= Try it =
Begin the copy at the line containing "orange brick E8" in the data below and end it at the line containing "white brick A9:C9", keeping each line exact and leaving out pictures.

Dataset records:
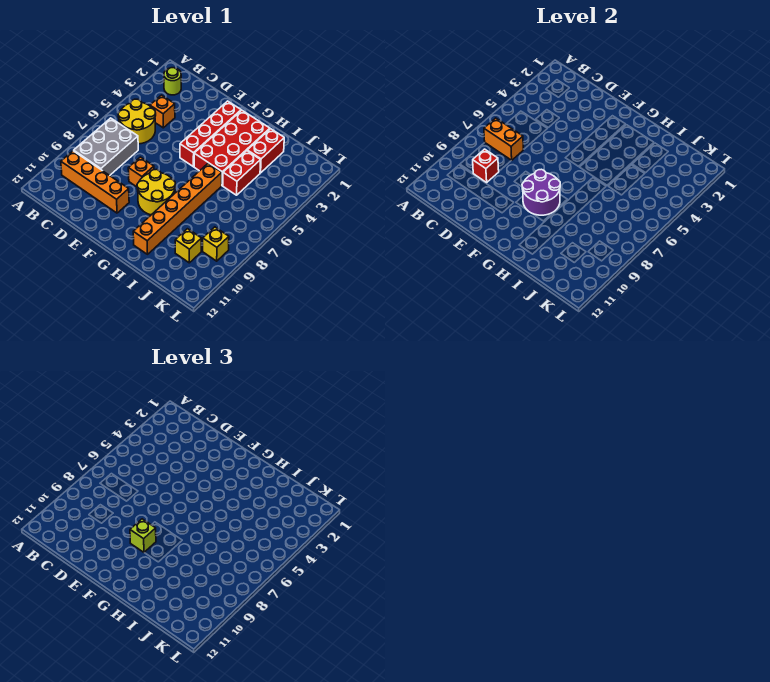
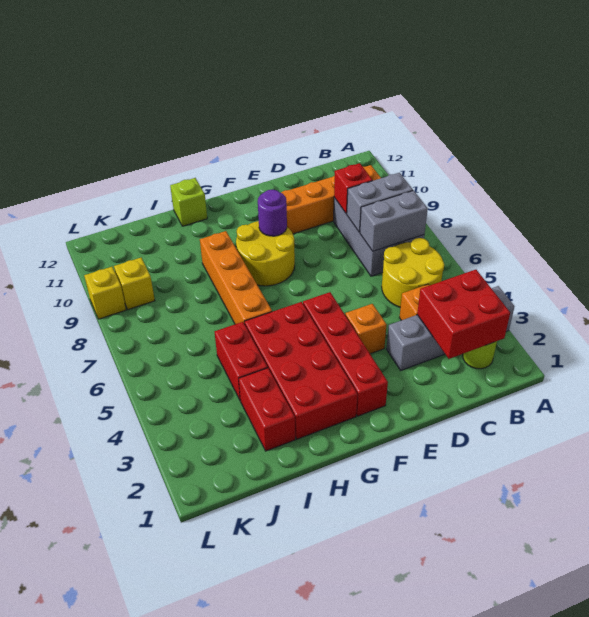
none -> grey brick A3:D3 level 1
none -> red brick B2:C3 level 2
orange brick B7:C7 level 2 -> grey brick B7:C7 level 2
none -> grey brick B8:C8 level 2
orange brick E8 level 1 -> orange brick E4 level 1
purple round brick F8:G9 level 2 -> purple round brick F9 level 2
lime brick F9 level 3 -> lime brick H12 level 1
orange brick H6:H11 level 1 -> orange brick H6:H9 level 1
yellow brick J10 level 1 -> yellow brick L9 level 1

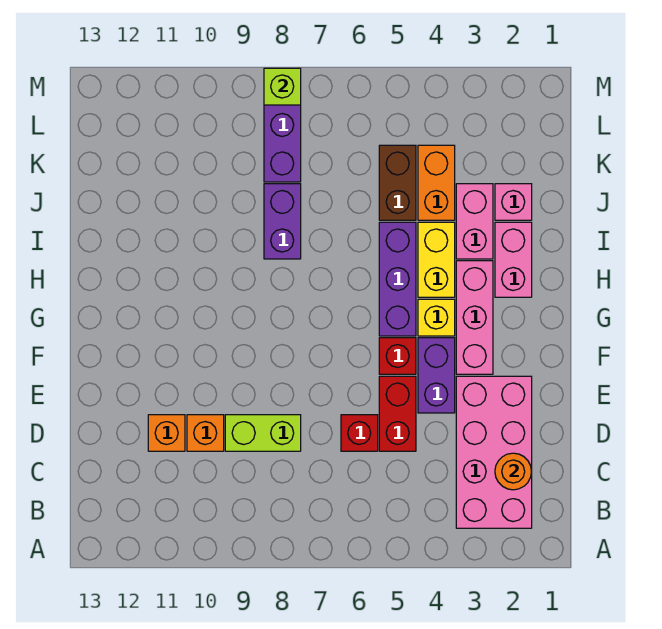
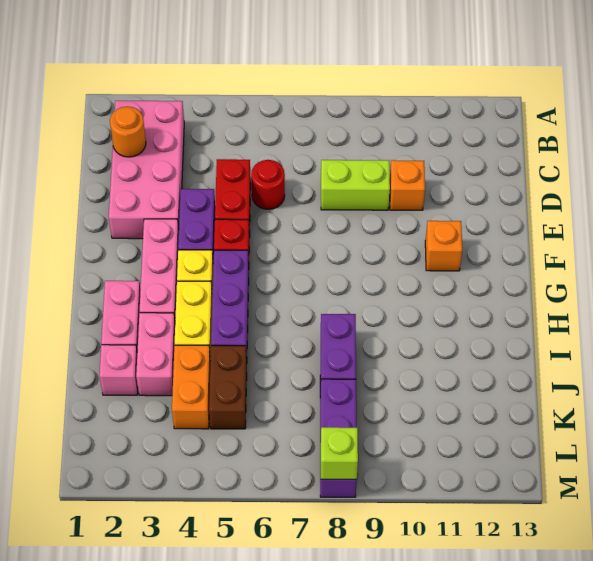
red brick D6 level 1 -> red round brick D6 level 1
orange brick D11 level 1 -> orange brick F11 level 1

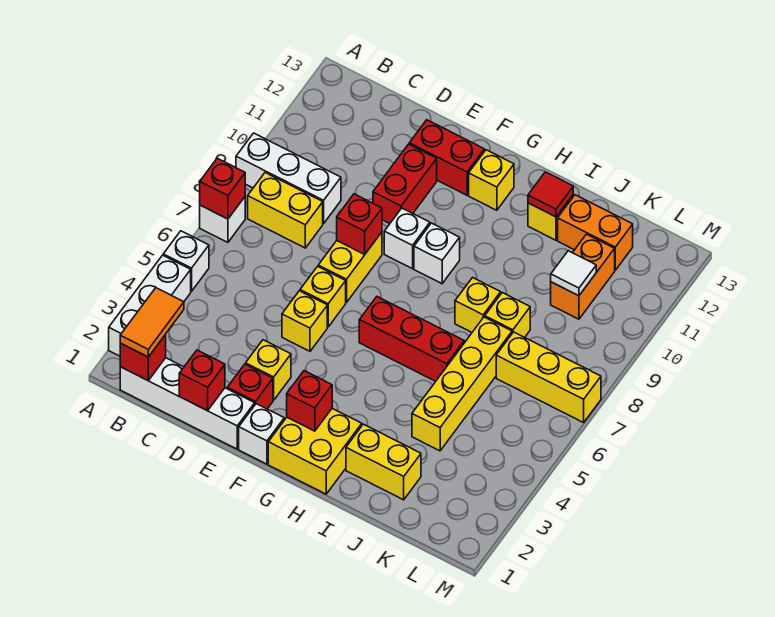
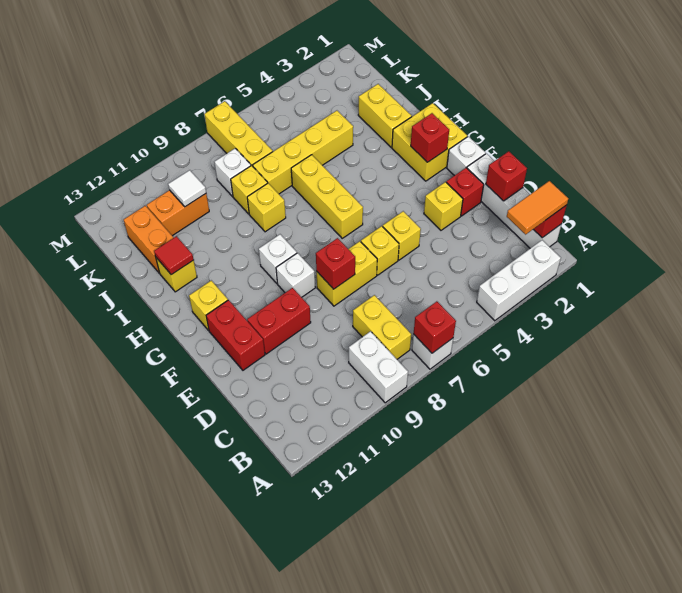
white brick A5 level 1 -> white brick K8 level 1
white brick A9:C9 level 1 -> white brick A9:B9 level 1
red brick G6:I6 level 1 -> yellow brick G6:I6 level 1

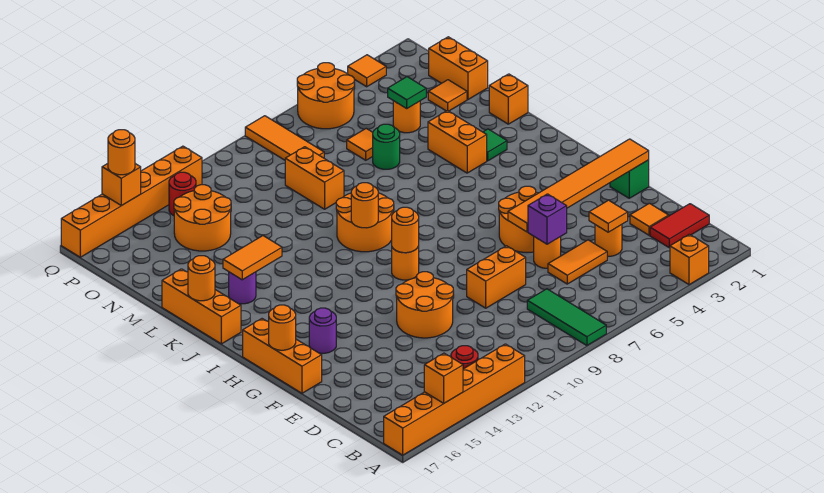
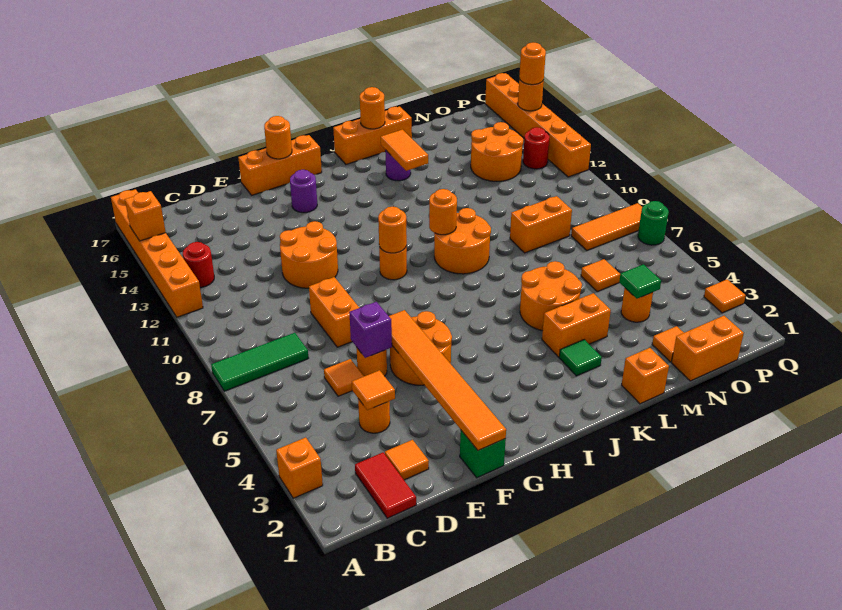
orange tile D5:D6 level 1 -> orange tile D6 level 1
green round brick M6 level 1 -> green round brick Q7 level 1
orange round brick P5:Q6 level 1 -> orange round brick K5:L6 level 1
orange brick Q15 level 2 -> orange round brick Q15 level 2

= Answer below =
orange brick E8 level 1 -> orange brick E4 level 1
purple round brick F8:G9 level 2 -> purple round brick F9 level 2
lime brick F9 level 3 -> lime brick H12 level 1
orange brick H6:H11 level 1 -> orange brick H6:H9 level 1
yellow brick J10 level 1 -> yellow brick L9 level 1

red brick D6 level 1 -> red round brick D6 level 1
orange brick D11 level 1 -> orange brick F11 level 1

white brick A5 level 1 -> white brick K8 level 1
white brick A9:C9 level 1 -> white brick A9:B9 level 1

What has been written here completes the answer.